▶ _Records for this task_:

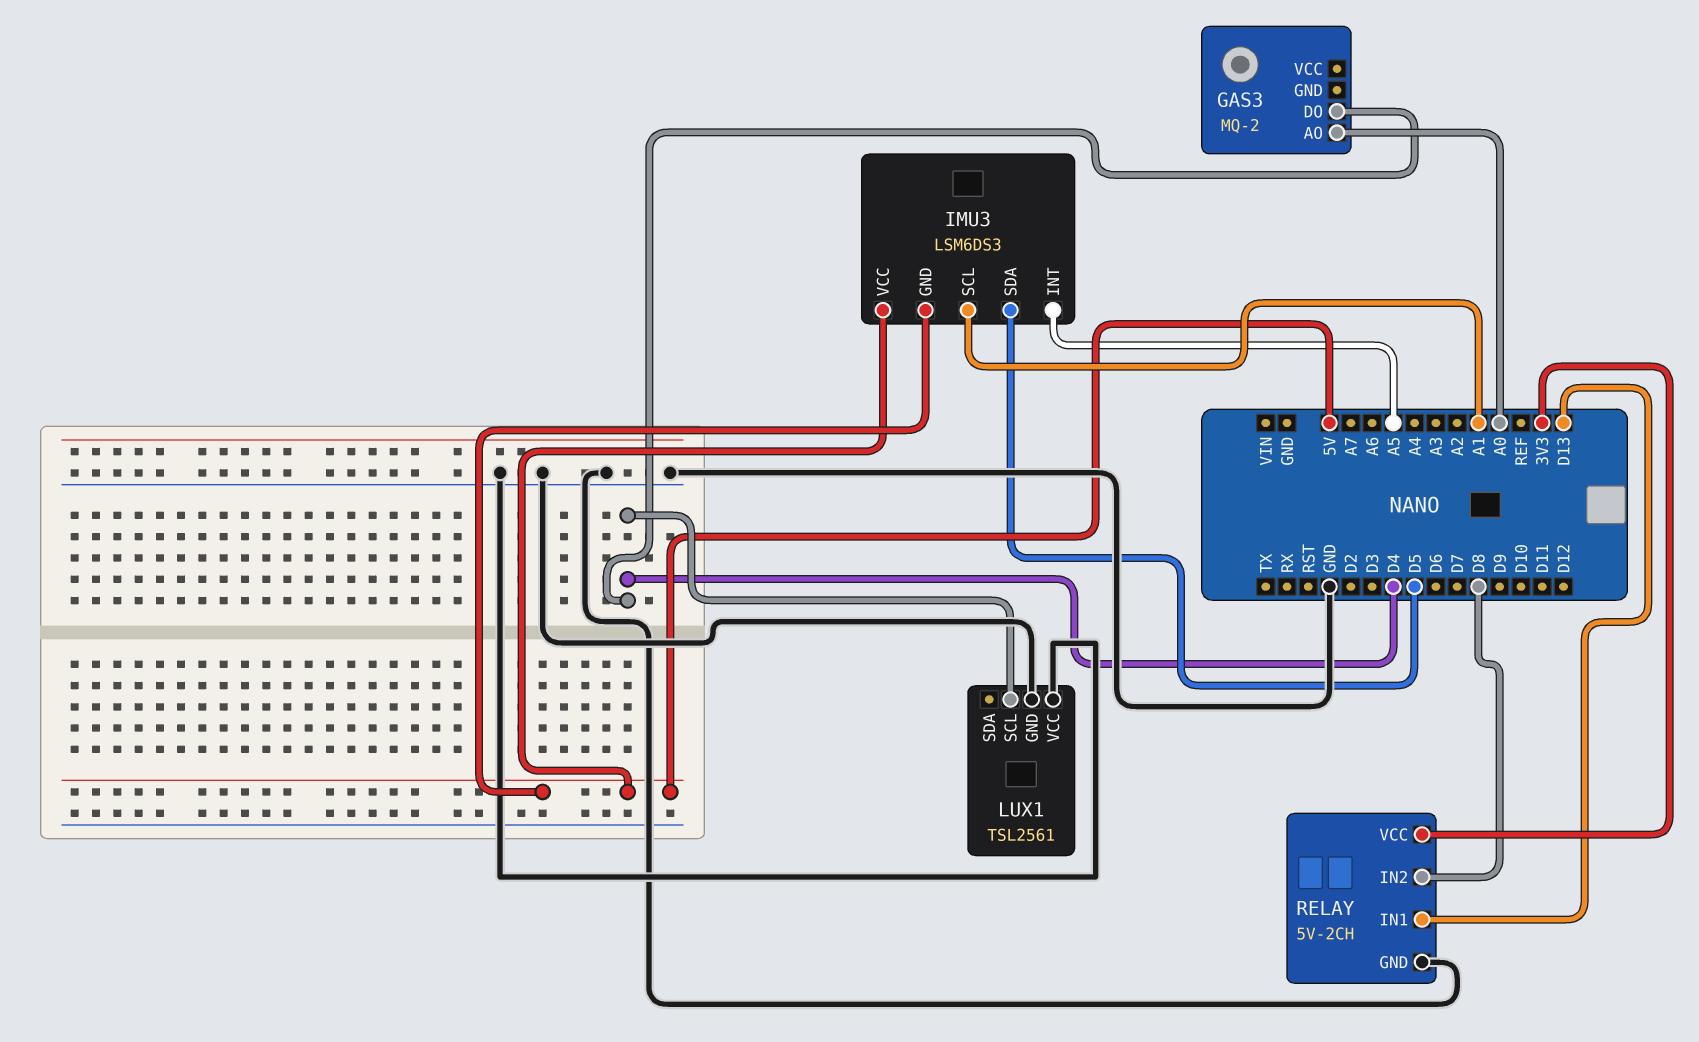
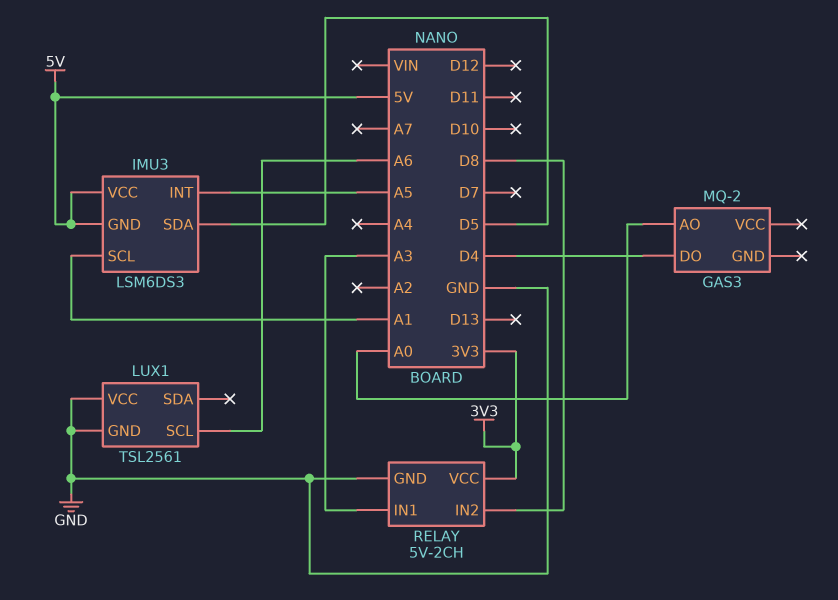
LUX1 pin SCL: D4 -> A6
RELAY pin IN1: D13 -> A3

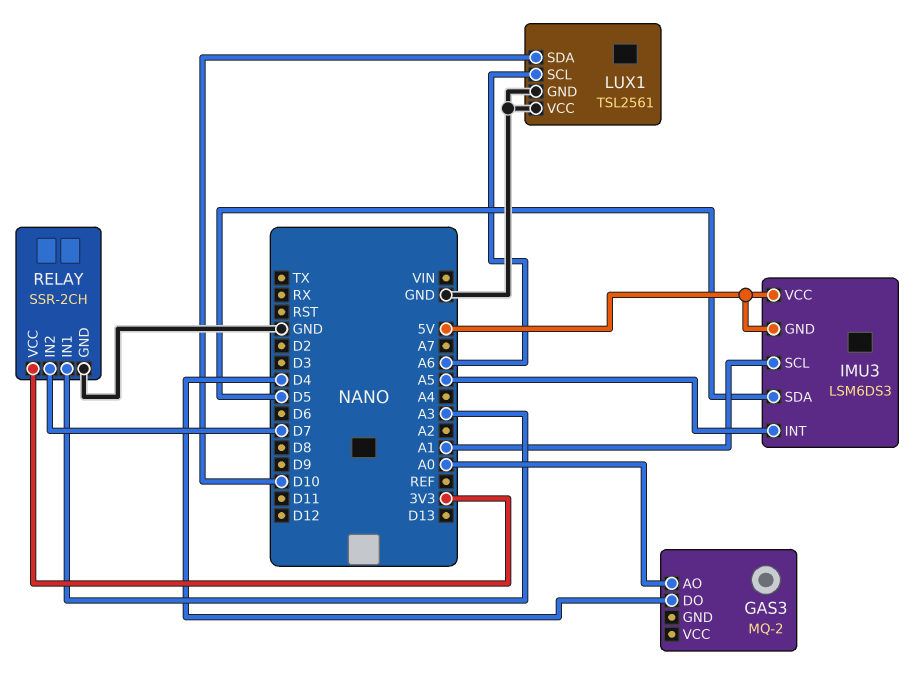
LUX1 pin SDA: none -> D10
RELAY: 5V-2CH -> SSR-2CH
RELAY pin IN2: D8 -> D7

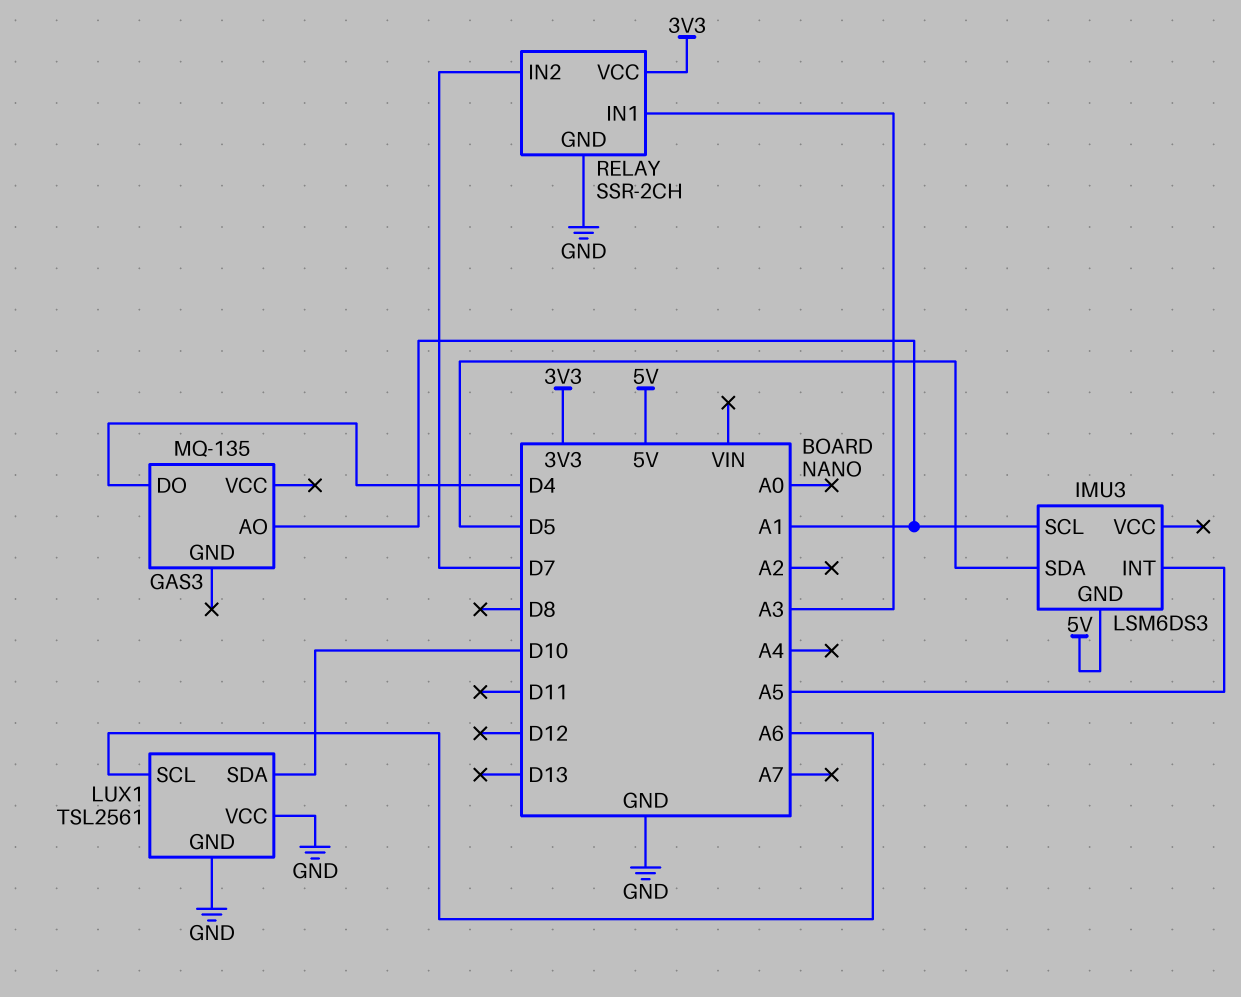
GAS3: MQ-2 -> MQ-135
GAS3 pin AO: A0 -> A1
IMU3 pin VCC: 5V -> none

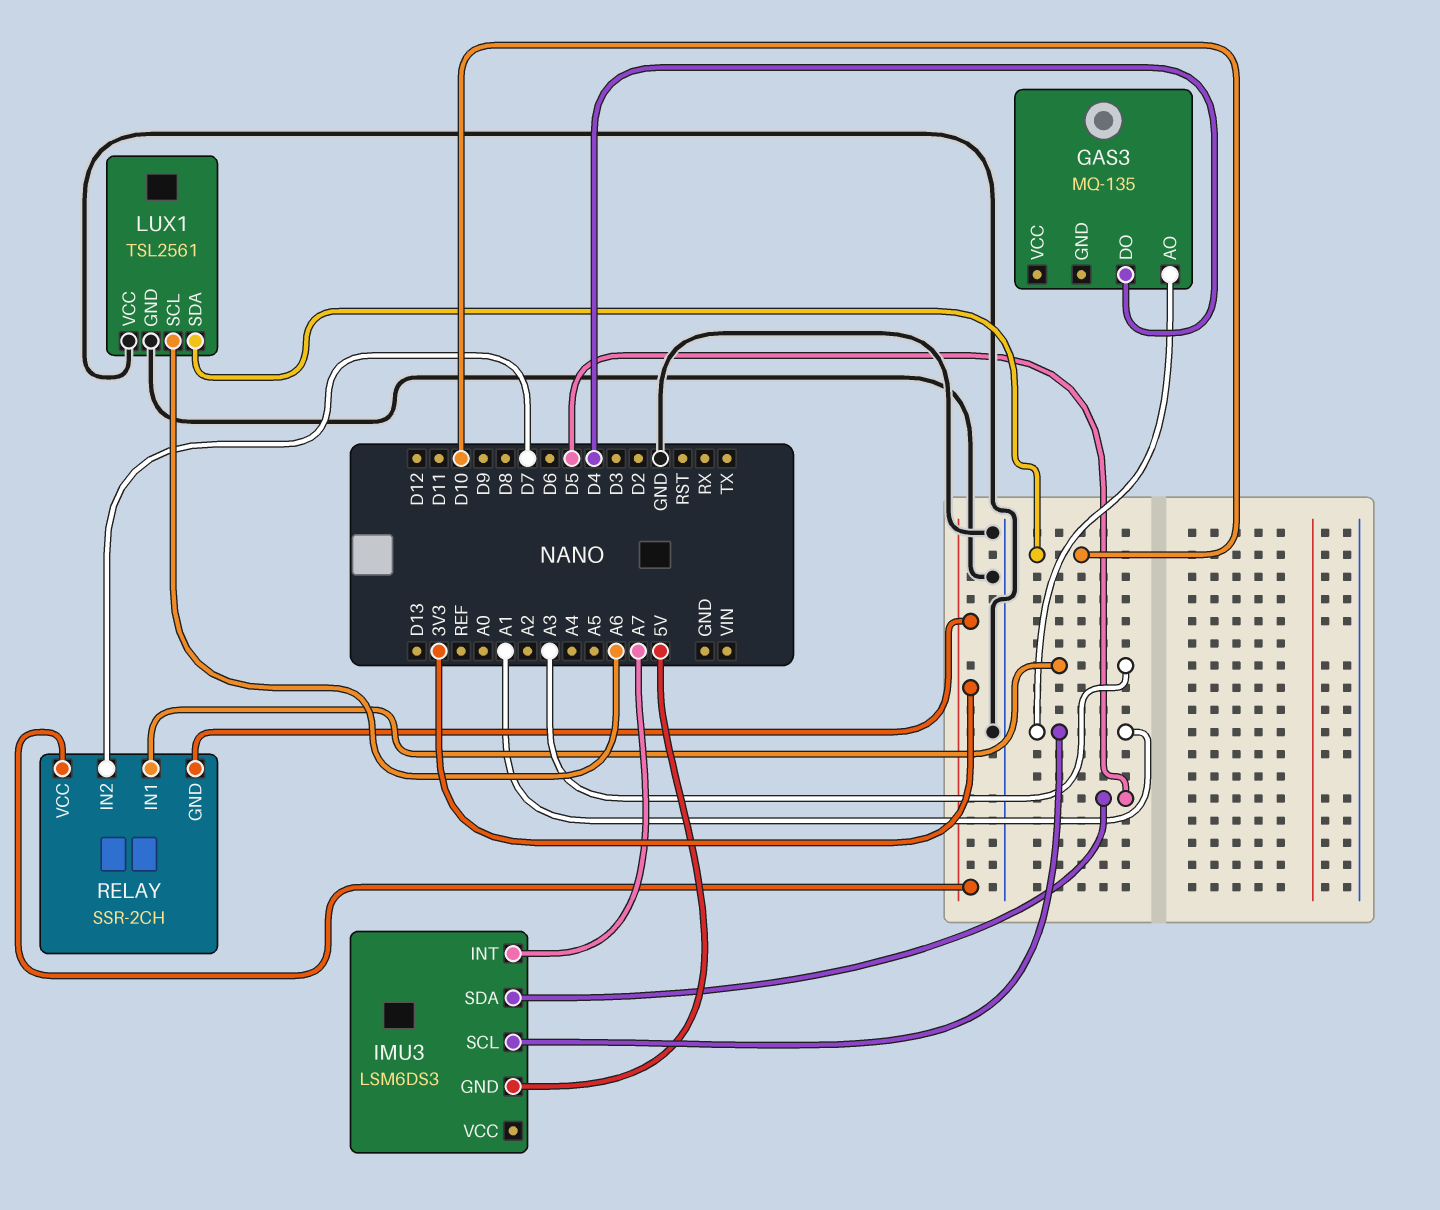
IMU3 pin INT: A5 -> A7
RELAY pin GND: GND -> 3V3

▶ _What the task requires_: Without the pictures, reproduce each line from the one containing "RELAY pin IN2: D8 -> D7" through the last line of the material above, both of those lines included.

▶ _Answer to the problem_:
RELAY pin IN2: D8 -> D7

GAS3: MQ-2 -> MQ-135
GAS3 pin AO: A0 -> A1
IMU3 pin VCC: 5V -> none

IMU3 pin INT: A5 -> A7
RELAY pin GND: GND -> 3V3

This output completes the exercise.